# PROBLEM STATEMENT:
The data below is to be copied exactly, line by line.

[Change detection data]
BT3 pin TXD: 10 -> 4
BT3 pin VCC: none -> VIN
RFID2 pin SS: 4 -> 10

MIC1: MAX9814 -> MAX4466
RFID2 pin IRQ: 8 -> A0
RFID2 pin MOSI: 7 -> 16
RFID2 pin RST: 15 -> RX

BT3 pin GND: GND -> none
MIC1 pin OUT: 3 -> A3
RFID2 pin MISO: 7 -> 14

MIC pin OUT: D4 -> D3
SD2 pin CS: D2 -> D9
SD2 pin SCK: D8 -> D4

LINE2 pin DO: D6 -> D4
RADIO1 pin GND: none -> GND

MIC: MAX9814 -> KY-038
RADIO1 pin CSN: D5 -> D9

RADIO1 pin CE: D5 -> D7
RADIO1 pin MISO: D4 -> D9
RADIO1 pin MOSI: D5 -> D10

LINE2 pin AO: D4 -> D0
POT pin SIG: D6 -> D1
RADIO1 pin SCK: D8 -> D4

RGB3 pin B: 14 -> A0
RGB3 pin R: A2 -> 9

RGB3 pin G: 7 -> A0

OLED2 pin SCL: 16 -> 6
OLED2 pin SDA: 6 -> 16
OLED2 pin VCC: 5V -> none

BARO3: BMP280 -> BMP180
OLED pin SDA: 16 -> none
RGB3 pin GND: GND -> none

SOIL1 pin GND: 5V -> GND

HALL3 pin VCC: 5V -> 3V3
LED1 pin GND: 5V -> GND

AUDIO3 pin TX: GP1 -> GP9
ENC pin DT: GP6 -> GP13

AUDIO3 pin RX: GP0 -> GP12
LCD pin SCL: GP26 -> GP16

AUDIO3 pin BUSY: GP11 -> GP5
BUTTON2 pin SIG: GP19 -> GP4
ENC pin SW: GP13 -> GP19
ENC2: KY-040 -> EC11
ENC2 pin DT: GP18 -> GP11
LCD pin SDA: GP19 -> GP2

# WRITTEN ANSWER:
BT3 pin TXD: 10 -> 4
BT3 pin VCC: none -> VIN
RFID2 pin SS: 4 -> 10

MIC1: MAX9814 -> MAX4466
RFID2 pin IRQ: 8 -> A0
RFID2 pin MOSI: 7 -> 16
RFID2 pin RST: 15 -> RX

BT3 pin GND: GND -> none
MIC1 pin OUT: 3 -> A3
RFID2 pin MISO: 7 -> 14

MIC pin OUT: D4 -> D3
SD2 pin CS: D2 -> D9
SD2 pin SCK: D8 -> D4

LINE2 pin DO: D6 -> D4
RADIO1 pin GND: none -> GND

MIC: MAX9814 -> KY-038
RADIO1 pin CSN: D5 -> D9

RADIO1 pin CE: D5 -> D7
RADIO1 pin MISO: D4 -> D9
RADIO1 pin MOSI: D5 -> D10

LINE2 pin AO: D4 -> D0
POT pin SIG: D6 -> D1
RADIO1 pin SCK: D8 -> D4

RGB3 pin B: 14 -> A0
RGB3 pin R: A2 -> 9

RGB3 pin G: 7 -> A0

OLED2 pin SCL: 16 -> 6
OLED2 pin SDA: 6 -> 16
OLED2 pin VCC: 5V -> none

BARO3: BMP280 -> BMP180
OLED pin SDA: 16 -> none
RGB3 pin GND: GND -> none

SOIL1 pin GND: 5V -> GND

HALL3 pin VCC: 5V -> 3V3
LED1 pin GND: 5V -> GND

AUDIO3 pin TX: GP1 -> GP9
ENC pin DT: GP6 -> GP13

AUDIO3 pin RX: GP0 -> GP12
LCD pin SCL: GP26 -> GP16

AUDIO3 pin BUSY: GP11 -> GP5
BUTTON2 pin SIG: GP19 -> GP4
ENC pin SW: GP13 -> GP19
ENC2: KY-040 -> EC11
ENC2 pin DT: GP18 -> GP11
LCD pin SDA: GP19 -> GP2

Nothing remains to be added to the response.